> _Work instruction_
Each record should be given again exactly, and any picture in it left out.

Listed records: Begin

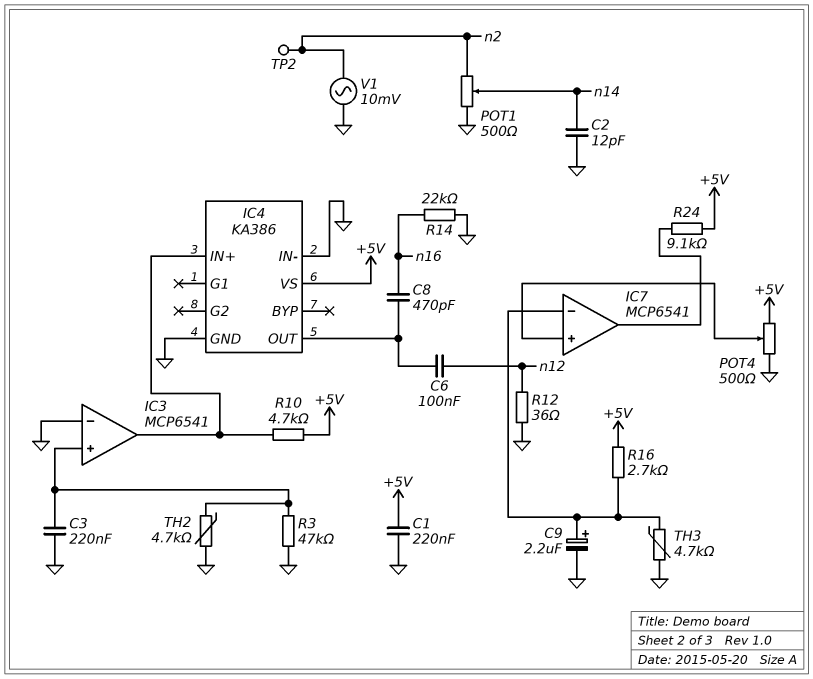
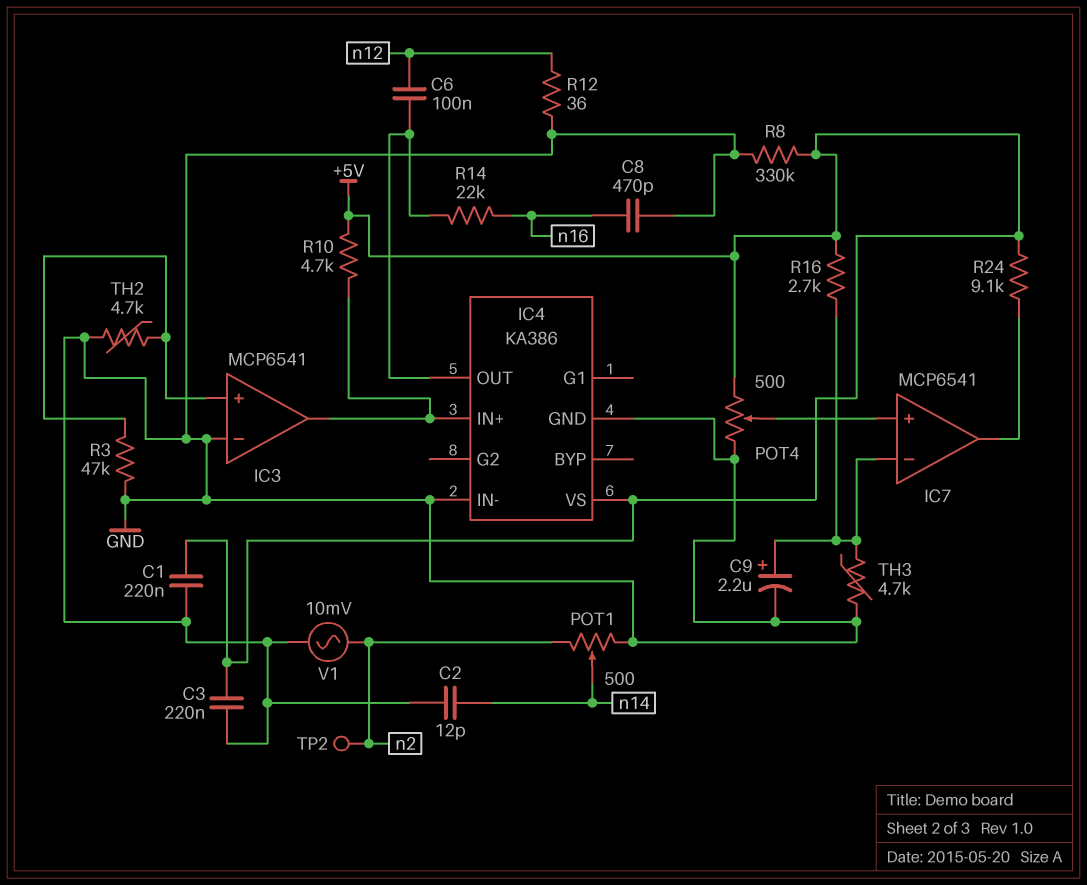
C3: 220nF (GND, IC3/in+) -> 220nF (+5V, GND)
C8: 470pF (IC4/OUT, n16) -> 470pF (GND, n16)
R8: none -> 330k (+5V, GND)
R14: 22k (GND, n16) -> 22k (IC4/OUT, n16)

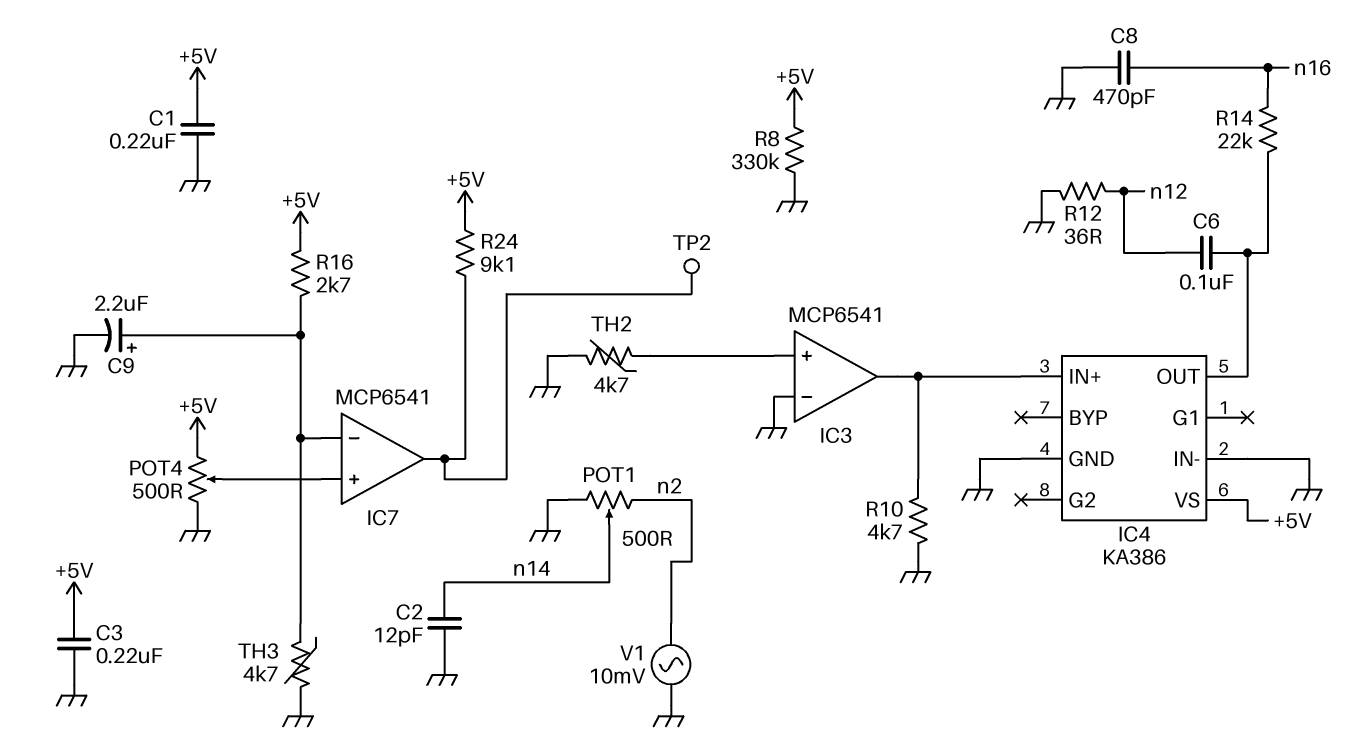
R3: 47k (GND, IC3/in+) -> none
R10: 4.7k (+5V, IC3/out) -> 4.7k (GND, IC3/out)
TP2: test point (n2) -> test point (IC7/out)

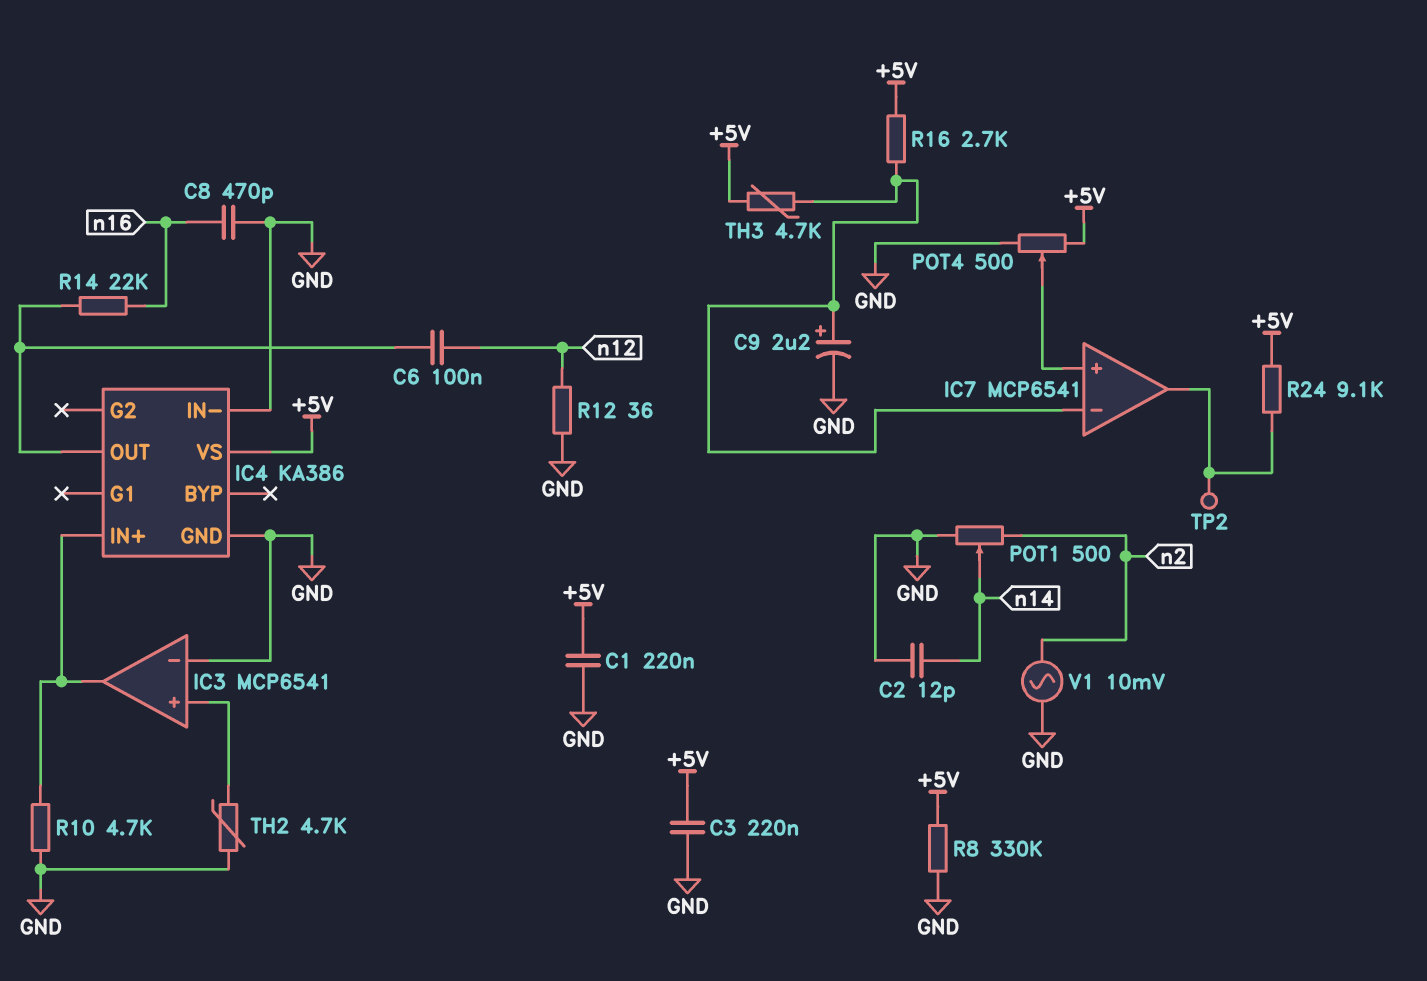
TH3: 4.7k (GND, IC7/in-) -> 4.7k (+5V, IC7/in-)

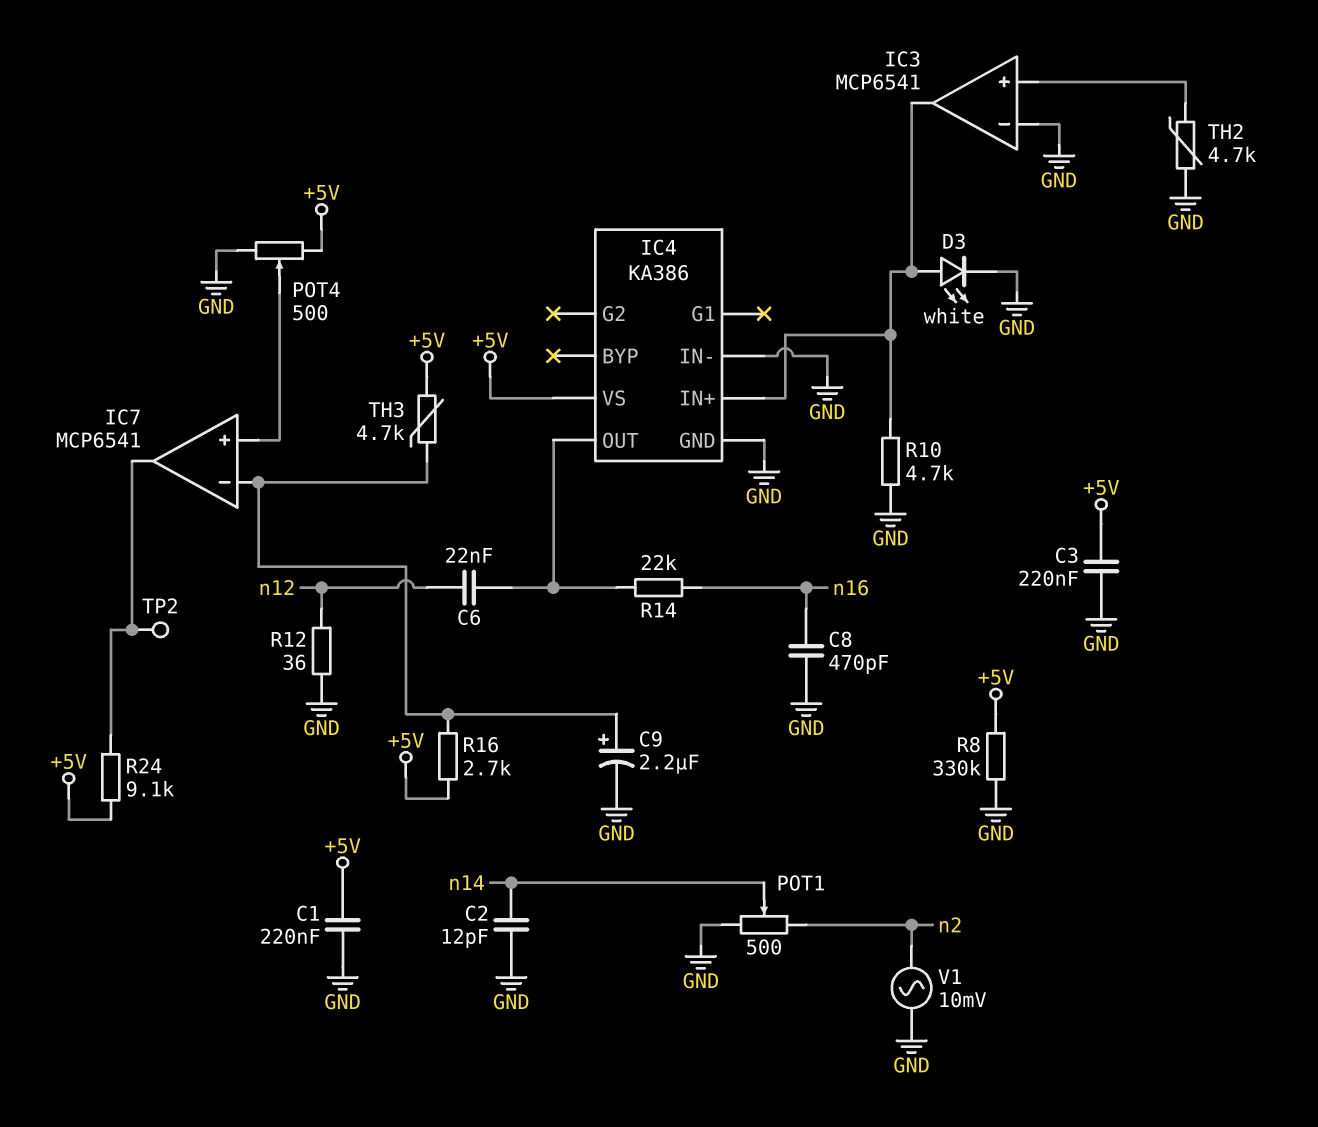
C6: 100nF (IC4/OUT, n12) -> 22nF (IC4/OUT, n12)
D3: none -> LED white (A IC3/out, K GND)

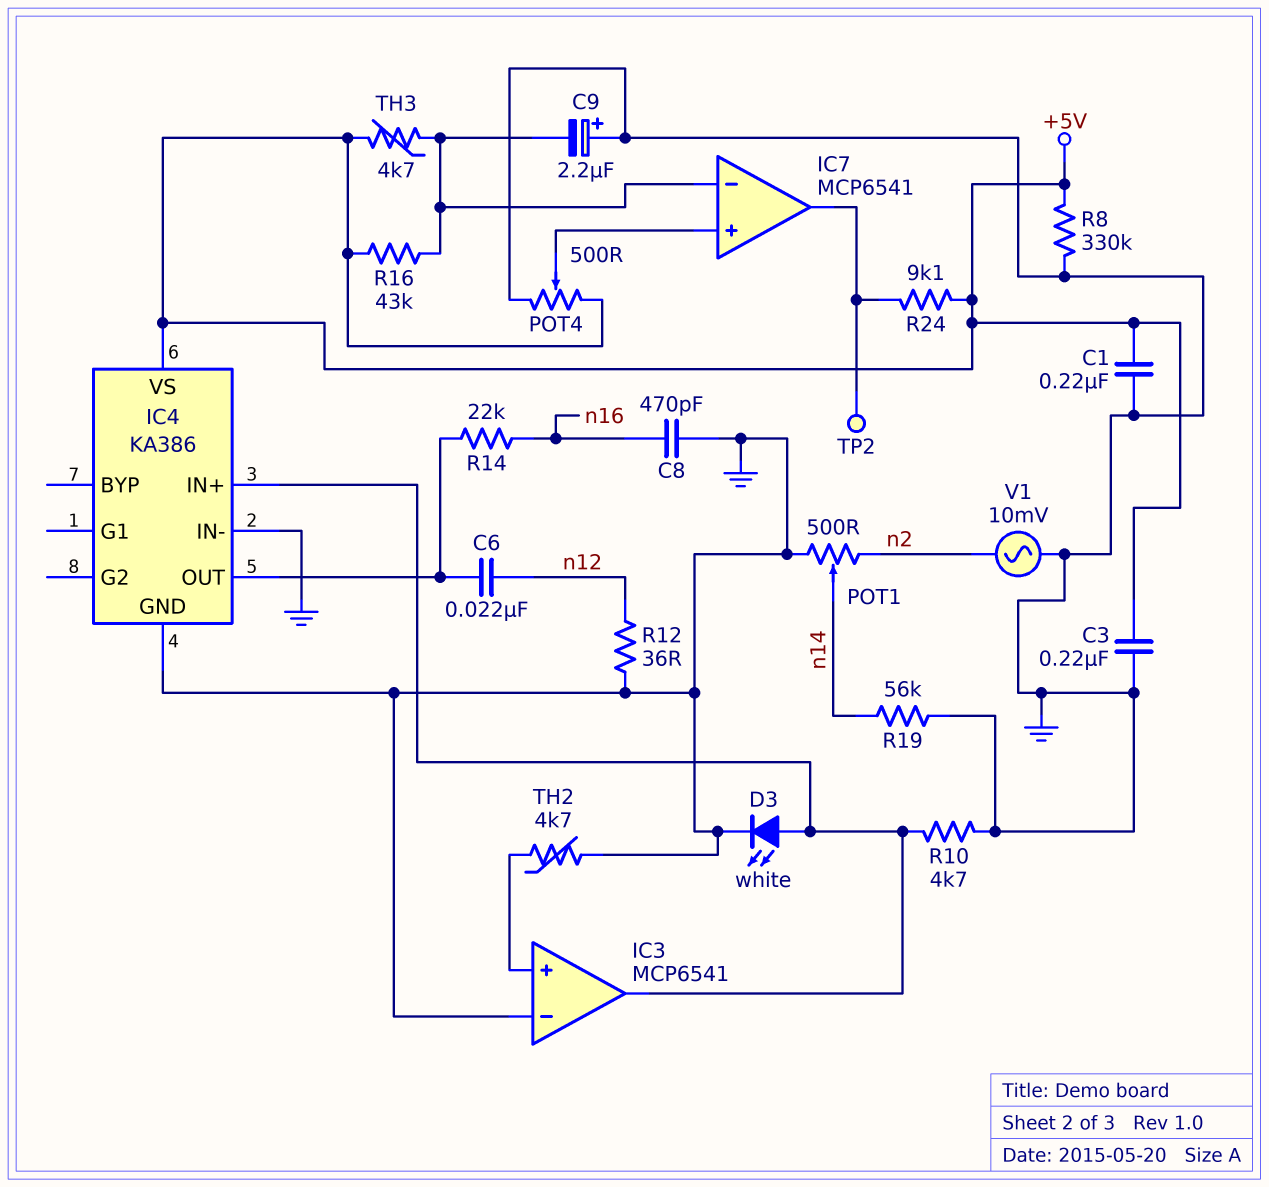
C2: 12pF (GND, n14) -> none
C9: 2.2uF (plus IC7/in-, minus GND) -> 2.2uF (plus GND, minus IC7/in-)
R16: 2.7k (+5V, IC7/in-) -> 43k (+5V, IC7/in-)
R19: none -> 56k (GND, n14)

Listed records: End

> _Result of the exercise_
C3: 220nF (GND, IC3/in+) -> 220nF (+5V, GND)
C8: 470pF (IC4/OUT, n16) -> 470pF (GND, n16)
R8: none -> 330k (+5V, GND)
R14: 22k (GND, n16) -> 22k (IC4/OUT, n16)

R3: 47k (GND, IC3/in+) -> none
R10: 4.7k (+5V, IC3/out) -> 4.7k (GND, IC3/out)
TP2: test point (n2) -> test point (IC7/out)

TH3: 4.7k (GND, IC7/in-) -> 4.7k (+5V, IC7/in-)

C6: 100nF (IC4/OUT, n12) -> 22nF (IC4/OUT, n12)
D3: none -> LED white (A IC3/out, K GND)

C2: 12pF (GND, n14) -> none
C9: 2.2uF (plus IC7/in-, minus GND) -> 2.2uF (plus GND, minus IC7/in-)
R16: 2.7k (+5V, IC7/in-) -> 43k (+5V, IC7/in-)
R19: none -> 56k (GND, n14)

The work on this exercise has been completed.